*** Opening INFORMATION PROVIDED ***

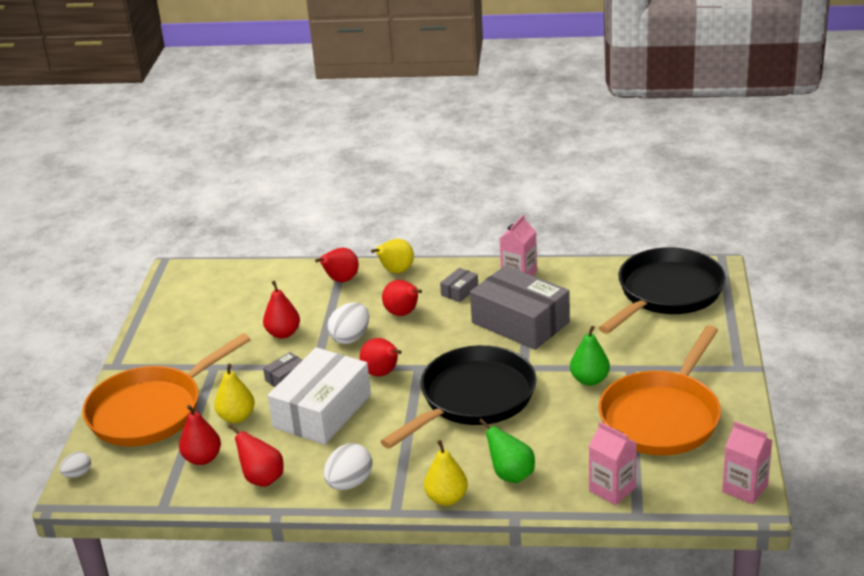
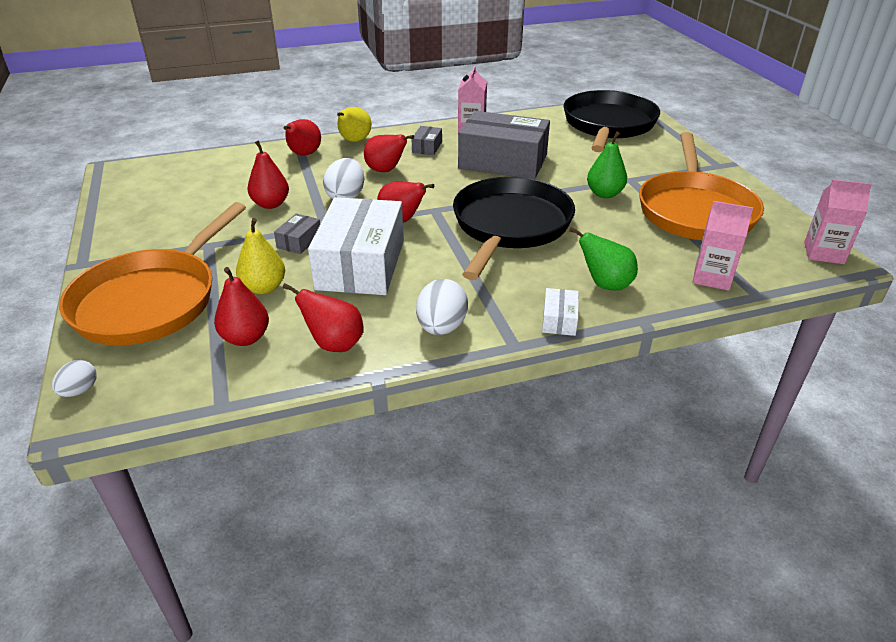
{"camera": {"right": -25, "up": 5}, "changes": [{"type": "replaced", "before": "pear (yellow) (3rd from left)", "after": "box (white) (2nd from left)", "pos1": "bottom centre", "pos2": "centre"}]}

*** Closing INFORMATION PROVIDED ***
*** Opening INFORMATION PROVIDED ***

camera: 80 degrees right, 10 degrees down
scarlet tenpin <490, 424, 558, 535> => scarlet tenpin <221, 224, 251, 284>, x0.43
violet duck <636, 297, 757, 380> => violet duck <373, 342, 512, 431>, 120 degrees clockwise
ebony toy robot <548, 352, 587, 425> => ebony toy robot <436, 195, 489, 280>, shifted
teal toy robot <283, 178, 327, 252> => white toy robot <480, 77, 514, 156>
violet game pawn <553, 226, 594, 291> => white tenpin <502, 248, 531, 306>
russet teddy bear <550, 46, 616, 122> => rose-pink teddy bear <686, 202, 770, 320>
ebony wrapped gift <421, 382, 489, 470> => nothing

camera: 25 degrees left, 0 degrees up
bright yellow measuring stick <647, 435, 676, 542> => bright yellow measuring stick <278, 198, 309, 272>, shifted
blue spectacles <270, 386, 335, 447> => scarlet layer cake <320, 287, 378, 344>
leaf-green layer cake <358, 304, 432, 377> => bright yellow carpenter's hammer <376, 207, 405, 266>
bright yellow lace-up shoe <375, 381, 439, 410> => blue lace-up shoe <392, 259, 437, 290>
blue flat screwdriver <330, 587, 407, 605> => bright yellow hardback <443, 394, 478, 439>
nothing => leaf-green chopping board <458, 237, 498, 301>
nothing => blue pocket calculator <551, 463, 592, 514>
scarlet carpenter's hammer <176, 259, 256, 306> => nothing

*** Closing INFORMATION PROVIDED ***

WORK ORDER: Set down only the lines above that fall between the line holding "camera: 80 degrees right, 10 degrees down" and the line holding "russet teddy bear", inclusive, keeping each exact.

WRITTEN RESPONSE:
camera: 80 degrees right, 10 degrees down
scarlet tenpin <490, 424, 558, 535> => scarlet tenpin <221, 224, 251, 284>, x0.43
violet duck <636, 297, 757, 380> => violet duck <373, 342, 512, 431>, 120 degrees clockwise
ebony toy robot <548, 352, 587, 425> => ebony toy robot <436, 195, 489, 280>, shifted
teal toy robot <283, 178, 327, 252> => white toy robot <480, 77, 514, 156>
violet game pawn <553, 226, 594, 291> => white tenpin <502, 248, 531, 306>
russet teddy bear <550, 46, 616, 122> => rose-pink teddy bear <686, 202, 770, 320>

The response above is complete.